Extracted data entries
□ □ □ □
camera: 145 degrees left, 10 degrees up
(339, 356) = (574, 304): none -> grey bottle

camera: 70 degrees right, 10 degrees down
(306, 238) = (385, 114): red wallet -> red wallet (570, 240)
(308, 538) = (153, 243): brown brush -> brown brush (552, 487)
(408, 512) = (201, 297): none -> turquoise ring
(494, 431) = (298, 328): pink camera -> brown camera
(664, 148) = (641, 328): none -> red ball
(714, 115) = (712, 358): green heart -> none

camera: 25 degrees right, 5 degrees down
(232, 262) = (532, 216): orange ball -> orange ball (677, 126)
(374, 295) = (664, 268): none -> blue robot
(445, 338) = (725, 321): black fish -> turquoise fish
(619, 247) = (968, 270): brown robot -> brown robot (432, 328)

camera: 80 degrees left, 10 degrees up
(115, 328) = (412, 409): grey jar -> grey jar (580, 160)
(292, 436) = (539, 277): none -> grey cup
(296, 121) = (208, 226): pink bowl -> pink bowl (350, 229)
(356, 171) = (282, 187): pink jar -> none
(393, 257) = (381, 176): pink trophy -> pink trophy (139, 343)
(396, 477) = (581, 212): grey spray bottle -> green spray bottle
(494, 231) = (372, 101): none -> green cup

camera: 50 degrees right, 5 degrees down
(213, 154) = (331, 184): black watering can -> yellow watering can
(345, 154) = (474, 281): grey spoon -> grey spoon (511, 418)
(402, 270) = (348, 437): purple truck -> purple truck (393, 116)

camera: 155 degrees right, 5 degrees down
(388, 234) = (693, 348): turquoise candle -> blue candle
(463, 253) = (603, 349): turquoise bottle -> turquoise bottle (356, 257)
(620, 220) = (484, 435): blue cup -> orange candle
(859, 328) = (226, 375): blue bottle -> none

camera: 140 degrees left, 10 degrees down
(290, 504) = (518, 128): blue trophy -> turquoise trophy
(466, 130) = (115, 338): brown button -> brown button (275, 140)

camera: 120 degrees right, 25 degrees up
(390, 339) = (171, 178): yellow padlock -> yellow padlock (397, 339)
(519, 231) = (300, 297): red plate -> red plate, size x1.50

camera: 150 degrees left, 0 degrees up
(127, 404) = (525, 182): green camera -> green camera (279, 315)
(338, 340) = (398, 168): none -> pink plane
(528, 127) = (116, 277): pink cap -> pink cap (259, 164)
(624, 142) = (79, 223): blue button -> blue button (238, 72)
□ □ □ □
Assigned task
Looking at the records above, return exactly the lines from the line with "(396, 477) = (581, 212): grey" to the line with "(290, 504) = (518, 128): blue", both ends included.

Task result
(396, 477) = (581, 212): grey spray bottle -> green spray bottle
(494, 231) = (372, 101): none -> green cup

camera: 50 degrees right, 5 degrees down
(213, 154) = (331, 184): black watering can -> yellow watering can
(345, 154) = (474, 281): grey spoon -> grey spoon (511, 418)
(402, 270) = (348, 437): purple truck -> purple truck (393, 116)

camera: 155 degrees right, 5 degrees down
(388, 234) = (693, 348): turquoise candle -> blue candle
(463, 253) = (603, 349): turquoise bottle -> turquoise bottle (356, 257)
(620, 220) = (484, 435): blue cup -> orange candle
(859, 328) = (226, 375): blue bottle -> none

camera: 140 degrees left, 10 degrees down
(290, 504) = (518, 128): blue trophy -> turquoise trophy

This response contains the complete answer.